Items from a dataset
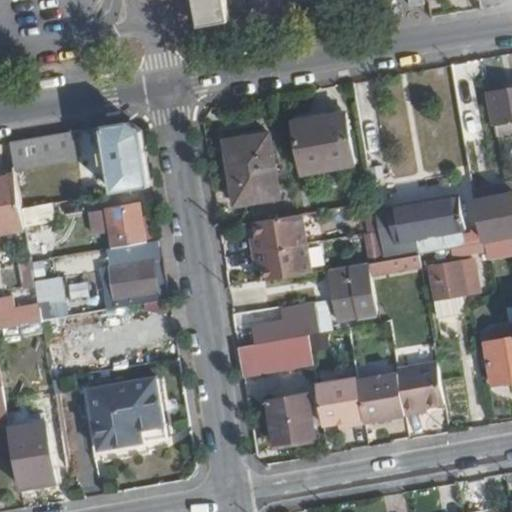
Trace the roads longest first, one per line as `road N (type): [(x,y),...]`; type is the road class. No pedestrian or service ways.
road 1 (tertiary): [(230,495),(167,87)]
road 2 (residential): [(167,87),(511,28)]
road 3 (residential): [(511,445),(230,495)]
road 4 (residential): [(0,118),(167,87)]
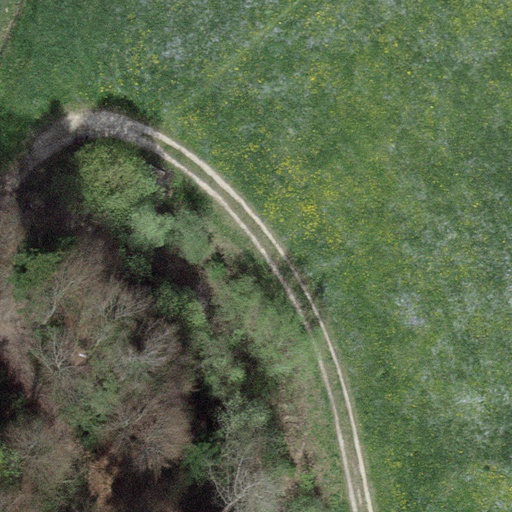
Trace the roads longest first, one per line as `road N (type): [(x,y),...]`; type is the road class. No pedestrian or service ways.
road 1 (track): [(382,511),(322,300),(221,182),(125,129),(46,129),(0,186)]
road 2 (track): [(24,511),(13,323),(0,284)]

Work to do:
Turn every line of the records above into a JSON list of strings, with one string per line. Leave out blank lines and the pictures.

Correct result:
[
  "Trace the roads longest first, one per line as `road N (type): [(x,y),...]`; type is the road class. No pedestrian or service ways.",
  "road 1 (tertiary): [(230,495),(167,87)]",
  "road 2 (residential): [(167,87),(511,28)]",
  "road 3 (residential): [(511,445),(230,495)]",
  "road 4 (residential): [(0,118),(167,87)]",
  "Trace the roads longest first, one per line as `road N (type): [(x,y),...]`; type is the road class. No pedestrian or service ways.",
  "road 1 (track): [(382,511),(322,300),(221,182),(125,129),(46,129),(0,186)]",
  "road 2 (track): [(24,511),(13,323),(0,284)]"
]